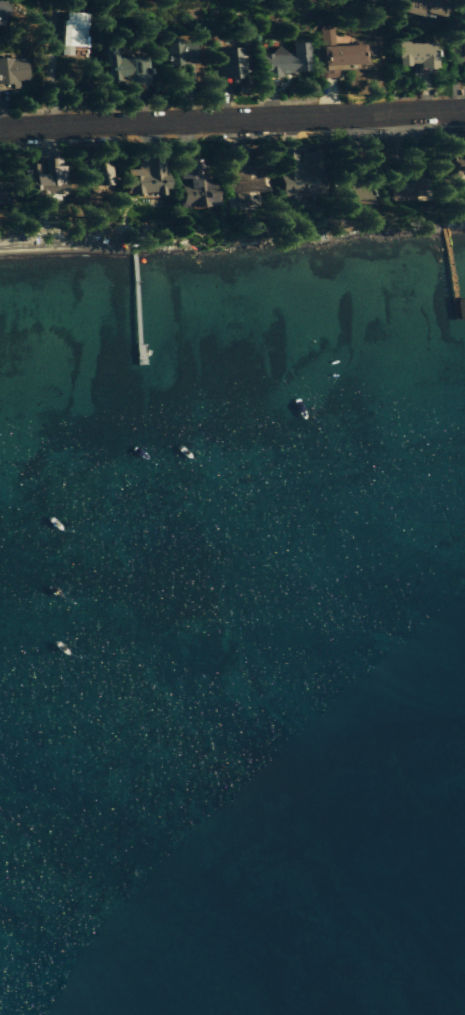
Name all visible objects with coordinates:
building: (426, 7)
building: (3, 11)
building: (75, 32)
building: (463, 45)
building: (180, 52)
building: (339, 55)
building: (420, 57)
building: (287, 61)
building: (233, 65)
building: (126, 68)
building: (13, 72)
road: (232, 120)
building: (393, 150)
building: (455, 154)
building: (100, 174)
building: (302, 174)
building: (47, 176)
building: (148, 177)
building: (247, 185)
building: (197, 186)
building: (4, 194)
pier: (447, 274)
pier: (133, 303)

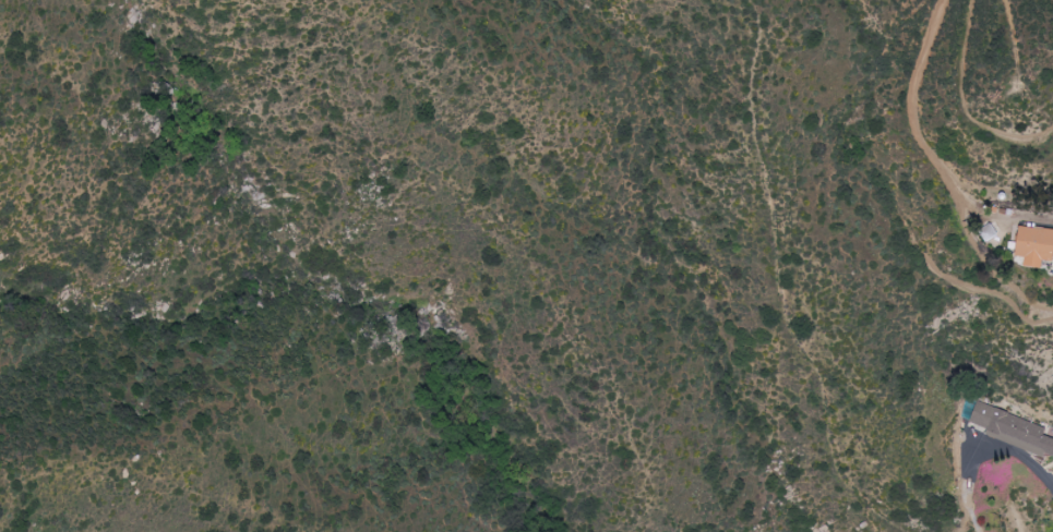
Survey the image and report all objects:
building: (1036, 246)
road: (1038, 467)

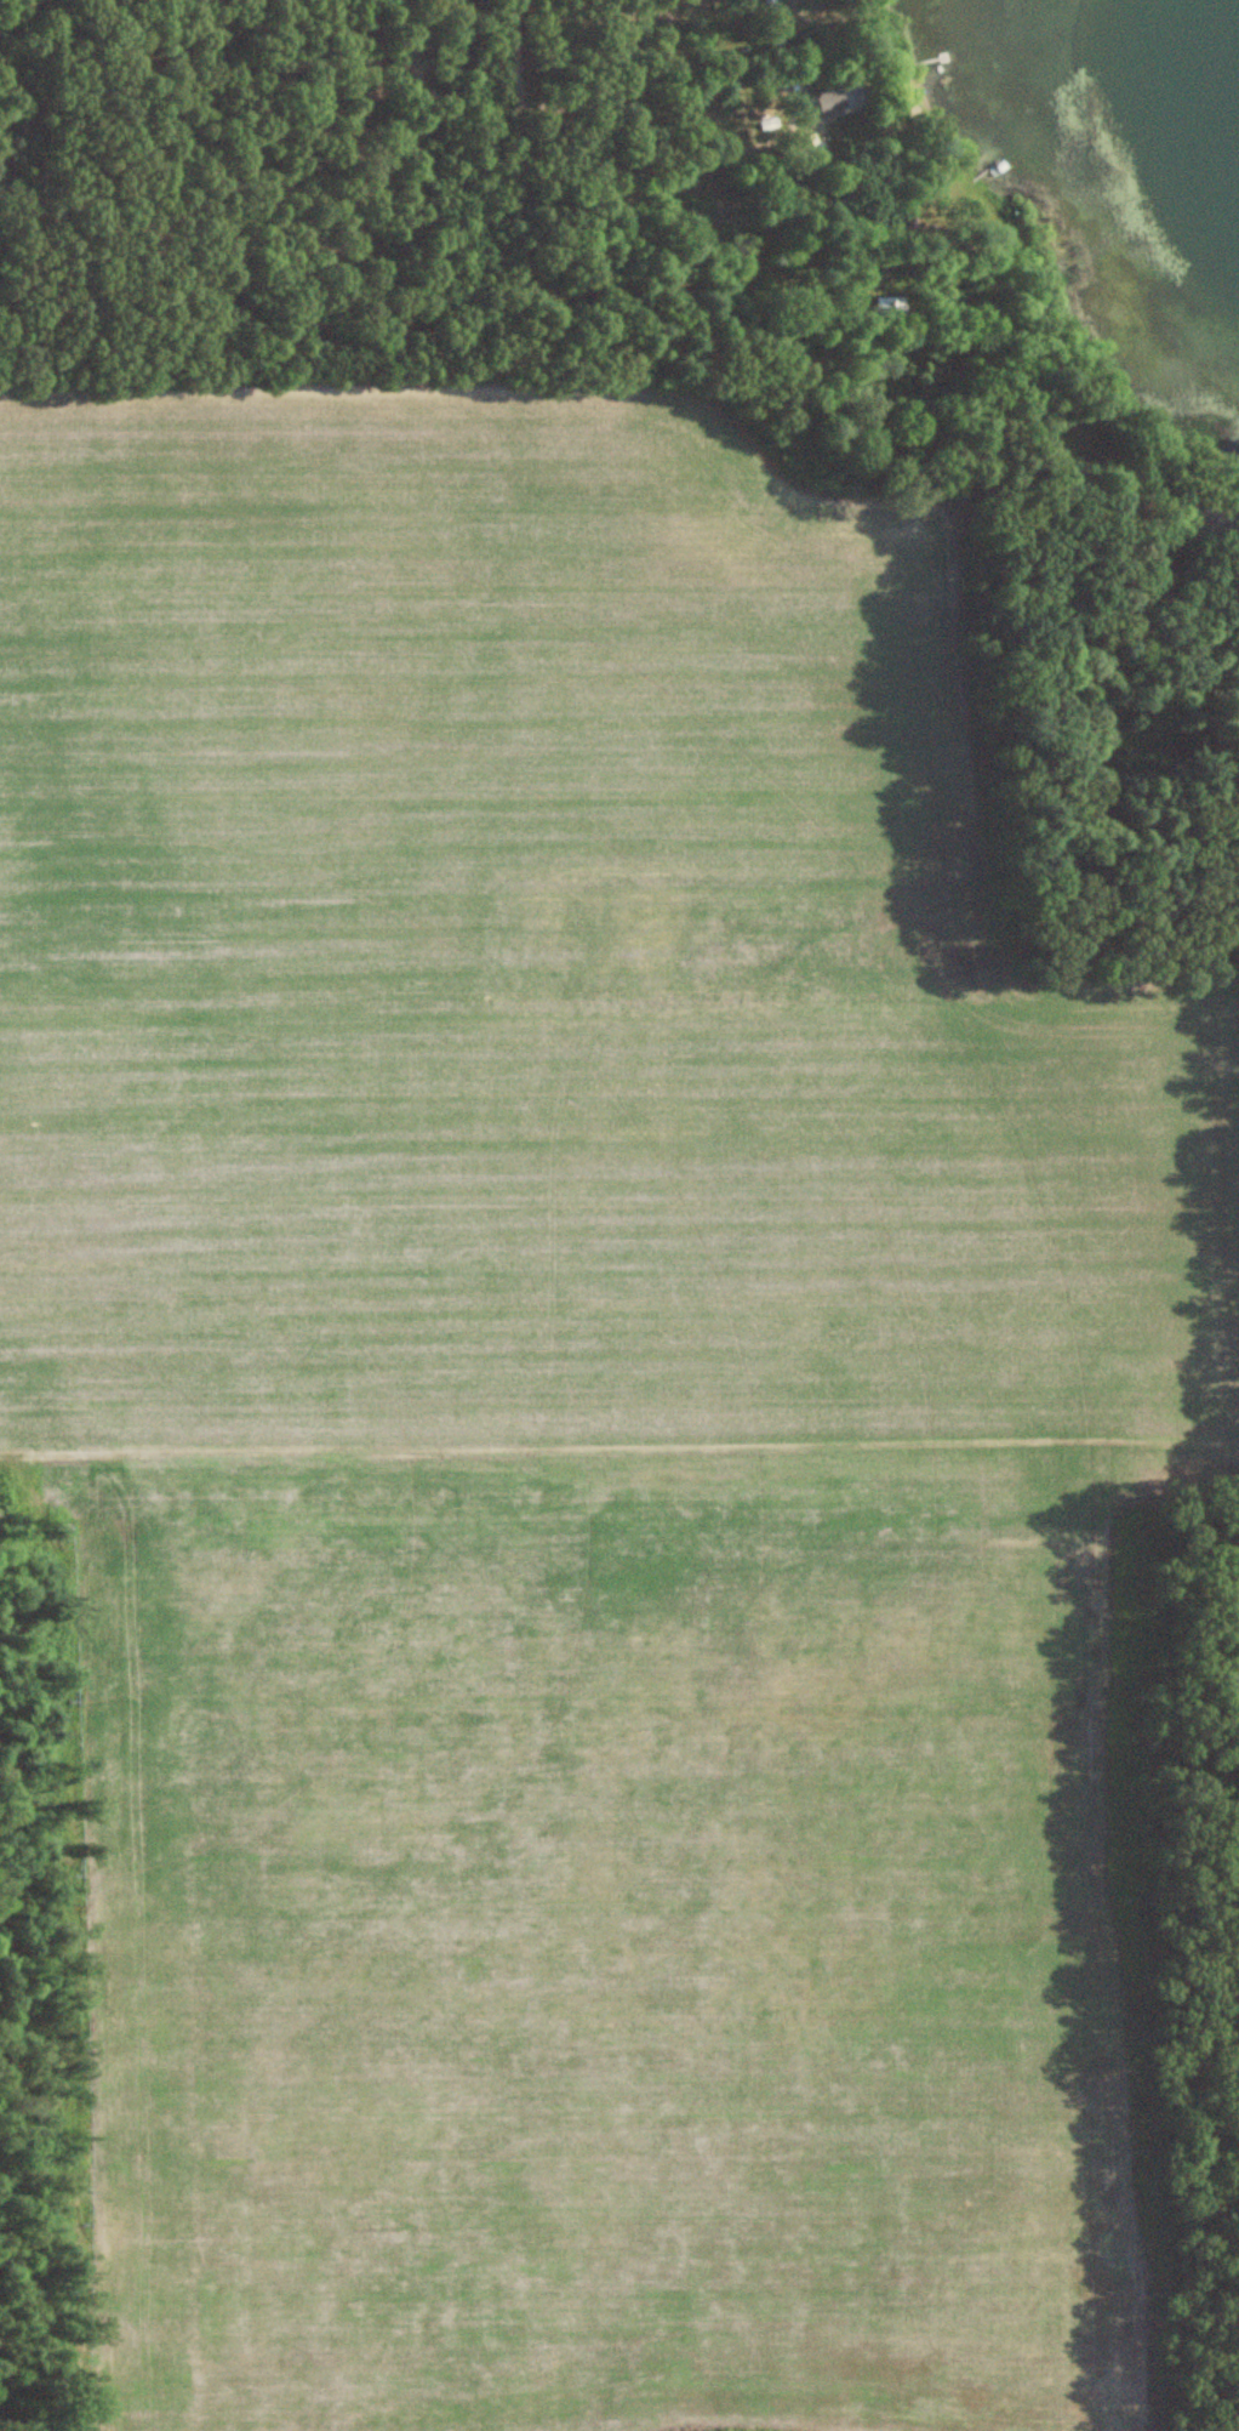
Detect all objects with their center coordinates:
...
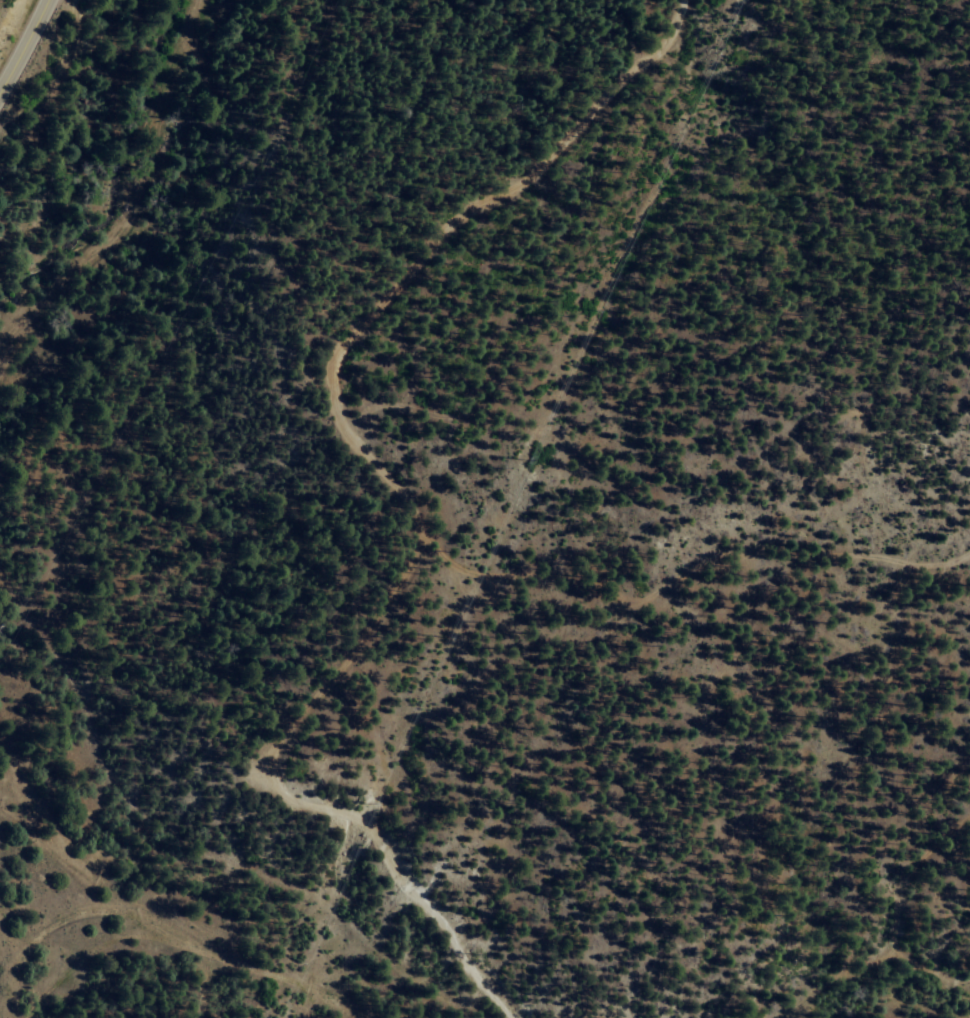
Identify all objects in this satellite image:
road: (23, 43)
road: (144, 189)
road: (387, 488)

» INSTRUCTIONS FOR THE TASK
The data above holds the lines to copy: start at the one with "Survey the image", stop at the one with "Detect all objects", include both, copy them exactly without pictures, and copy nothing else.

» EXERCISE RESULT
Survey the image and report all objects:
building: (1036, 246)
road: (1038, 467)

Detect all objects with their center coordinates:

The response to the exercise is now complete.